Excerpts from spatial question data:
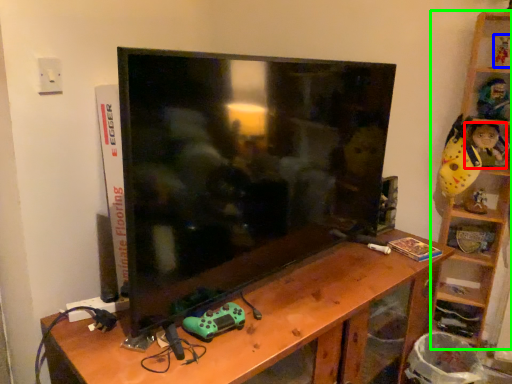
Question: Which object is positioned closest to toy (highlighted by a red box)? Select from toy (highlighted by a blue box) and shelf (highlighted by a green box).

Choices:
 (A) toy
 (B) shelf

Answer: (B)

Stated exercise >> Repeat every row above word for word, leaving out the pictures.

Result >>
Question: Which object is positioned closest to toy (highlighted by a red box)? Select from toy (highlighted by a blue box) and shelf (highlighted by a green box).

Choices:
 (A) toy
 (B) shelf

Answer: (B)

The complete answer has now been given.